──────── DATASET RECORDS ────────

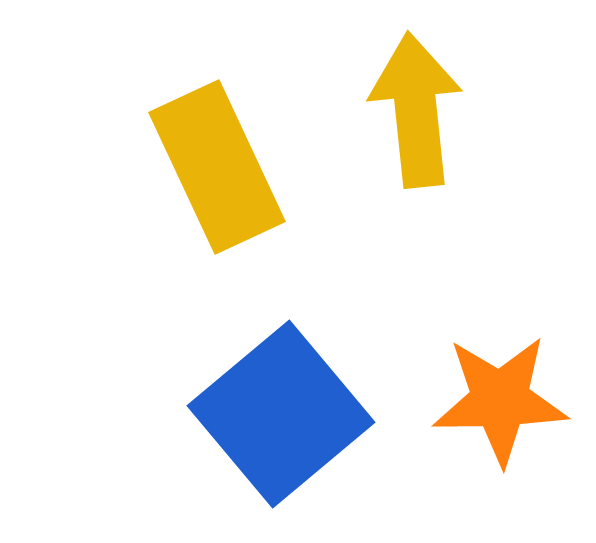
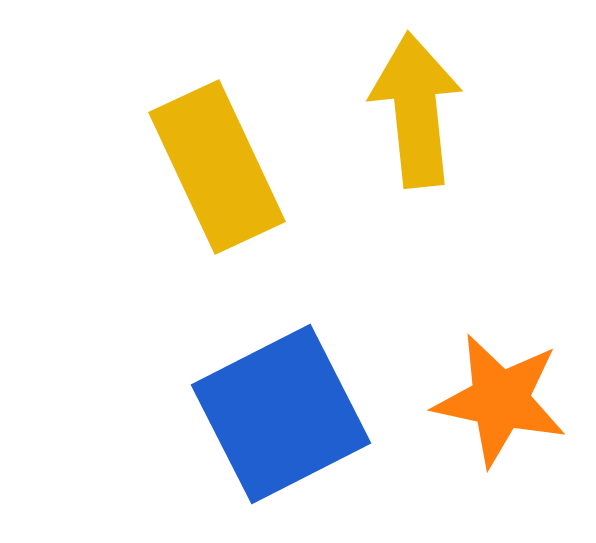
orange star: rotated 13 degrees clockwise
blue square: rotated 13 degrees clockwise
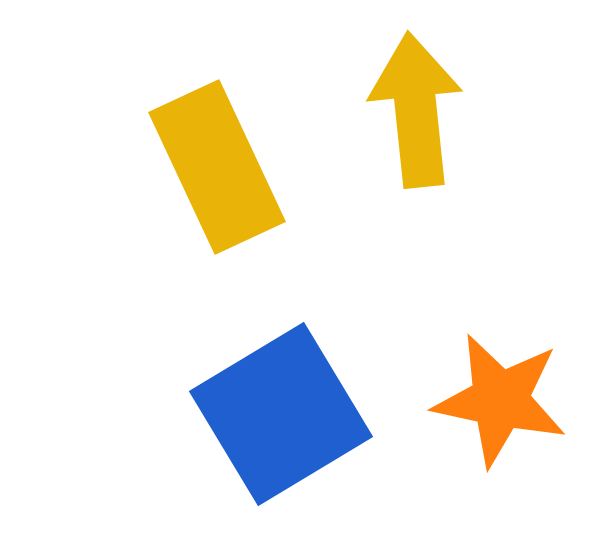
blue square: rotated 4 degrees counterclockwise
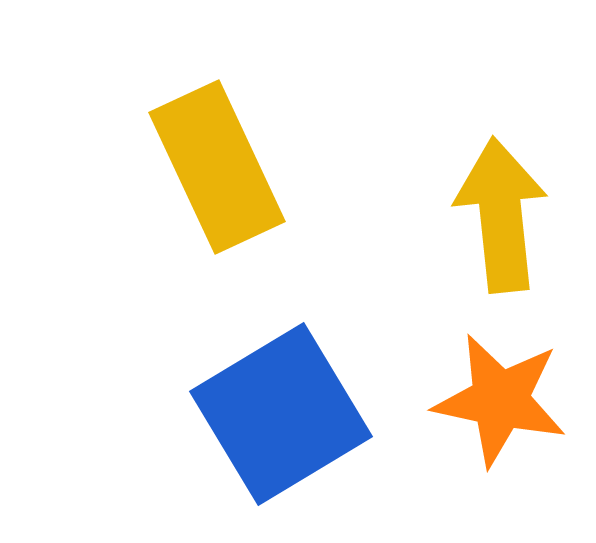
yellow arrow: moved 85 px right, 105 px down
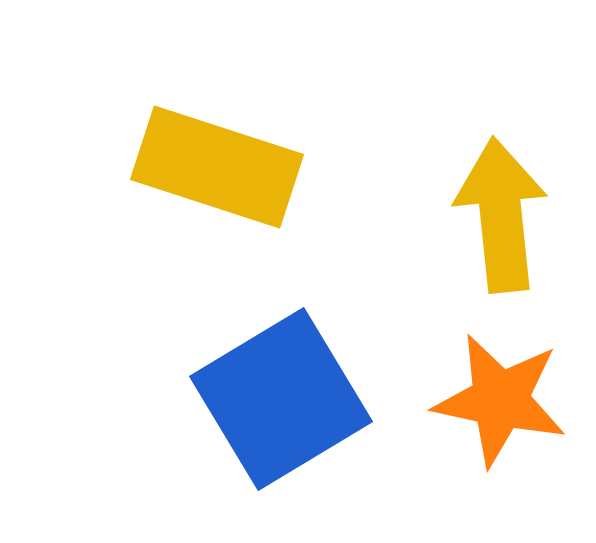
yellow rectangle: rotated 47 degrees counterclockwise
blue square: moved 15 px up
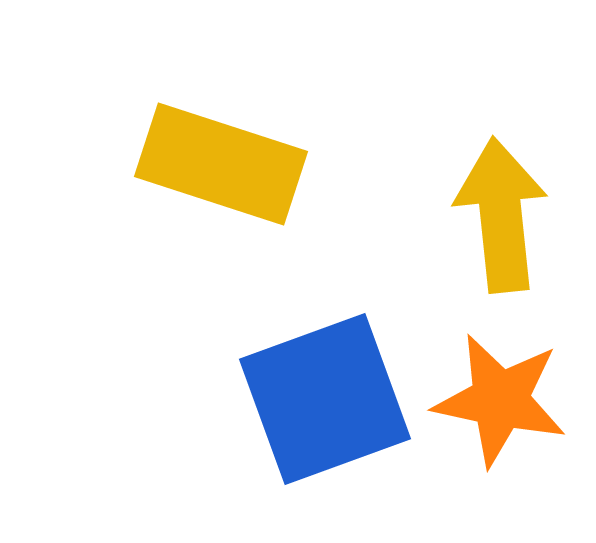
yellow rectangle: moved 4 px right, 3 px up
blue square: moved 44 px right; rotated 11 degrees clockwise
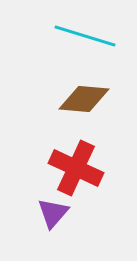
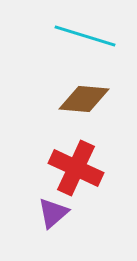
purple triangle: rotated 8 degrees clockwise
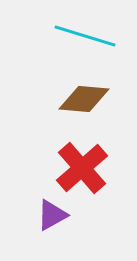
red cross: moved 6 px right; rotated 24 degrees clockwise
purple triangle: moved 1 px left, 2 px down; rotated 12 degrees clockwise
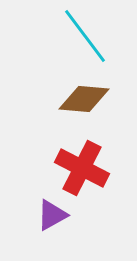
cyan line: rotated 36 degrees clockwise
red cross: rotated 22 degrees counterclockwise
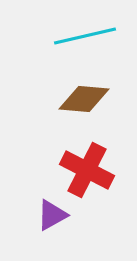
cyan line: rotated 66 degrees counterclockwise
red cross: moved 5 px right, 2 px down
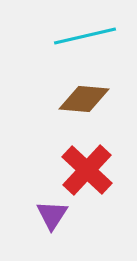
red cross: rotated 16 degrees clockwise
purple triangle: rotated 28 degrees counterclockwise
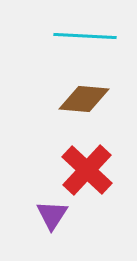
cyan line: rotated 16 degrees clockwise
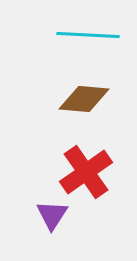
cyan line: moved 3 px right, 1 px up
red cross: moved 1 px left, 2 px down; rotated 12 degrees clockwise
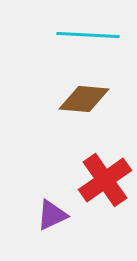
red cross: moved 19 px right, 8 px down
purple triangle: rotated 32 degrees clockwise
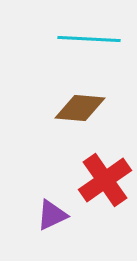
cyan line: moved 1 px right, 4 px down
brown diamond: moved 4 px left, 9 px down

────────

* GIVEN REQUEST *
Pull out every line in the listing above that contains the string "down", treating uppercase and lowercase letters as different.

* WRITTEN SOLUTION *
yellow arrow: moved 85 px right, 105 px down
purple triangle: moved 1 px left, 2 px down; rotated 12 degrees clockwise
red cross: moved 5 px right, 2 px down
red cross: moved 1 px left, 2 px down; rotated 12 degrees clockwise
red cross: moved 19 px right, 8 px down
cyan line: moved 1 px right, 4 px down
brown diamond: moved 4 px left, 9 px down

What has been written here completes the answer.